> _Task to complete_
Without the images, print every line of the material below exactly as given.

> _Provided records_

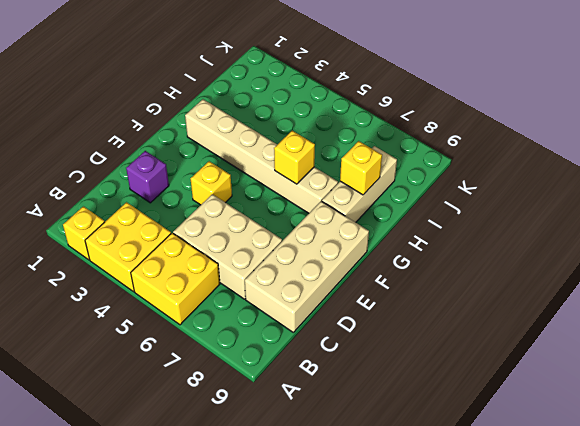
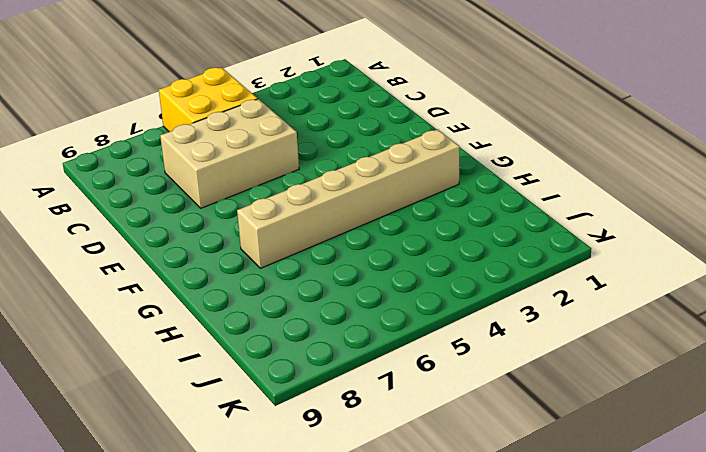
none -> yellow 1x1 brick [63,206,105,260]
none -> yellow 2x2 brick [85,202,171,292]

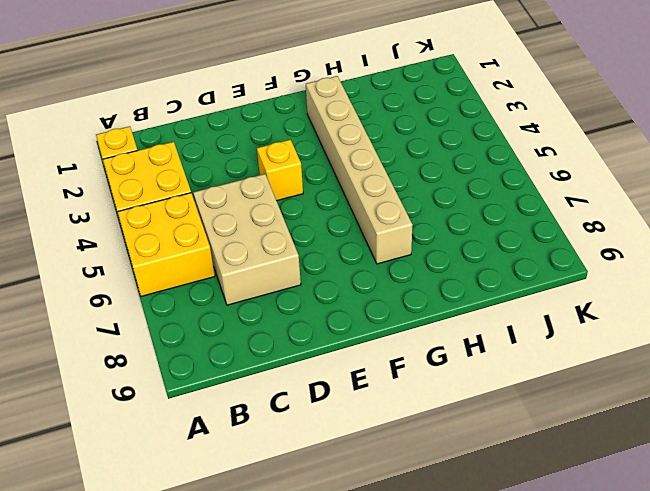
none -> tan 2x4 brick [245,201,369,332]
none -> purple 1x1 brick [126,151,169,203]

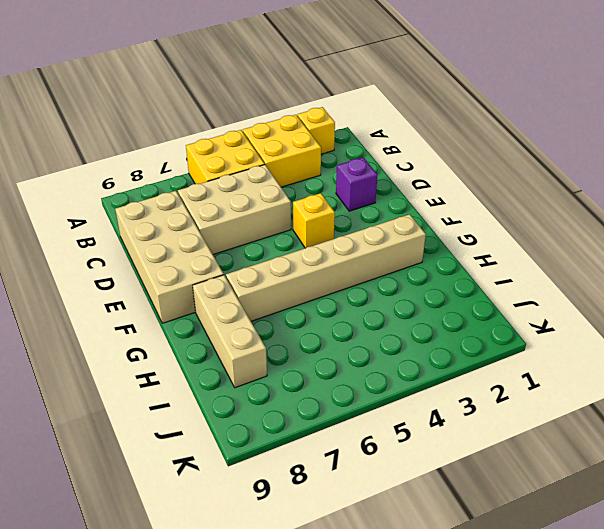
none -> yellow 1x1 brick [274,131,315,184]
none -> yellow 1x1 brick [340,141,382,195]

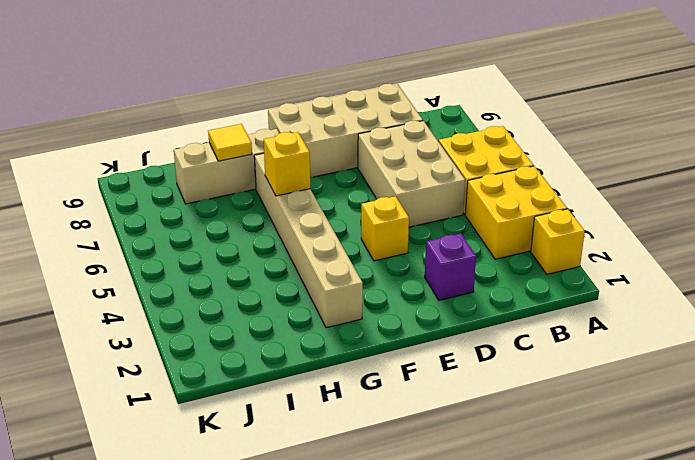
yellow 1x1 tile [208,124,252,161] -> yellow 1x1 brick [340,141,382,195]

> _Solution to the problem_
none -> yellow 1x1 brick [63,206,105,260]
none -> yellow 2x2 brick [85,202,171,292]

none -> tan 2x4 brick [245,201,369,332]
none -> purple 1x1 brick [126,151,169,203]

none -> yellow 1x1 brick [274,131,315,184]
none -> yellow 1x1 brick [340,141,382,195]

yellow 1x1 tile [208,124,252,161] -> yellow 1x1 brick [340,141,382,195]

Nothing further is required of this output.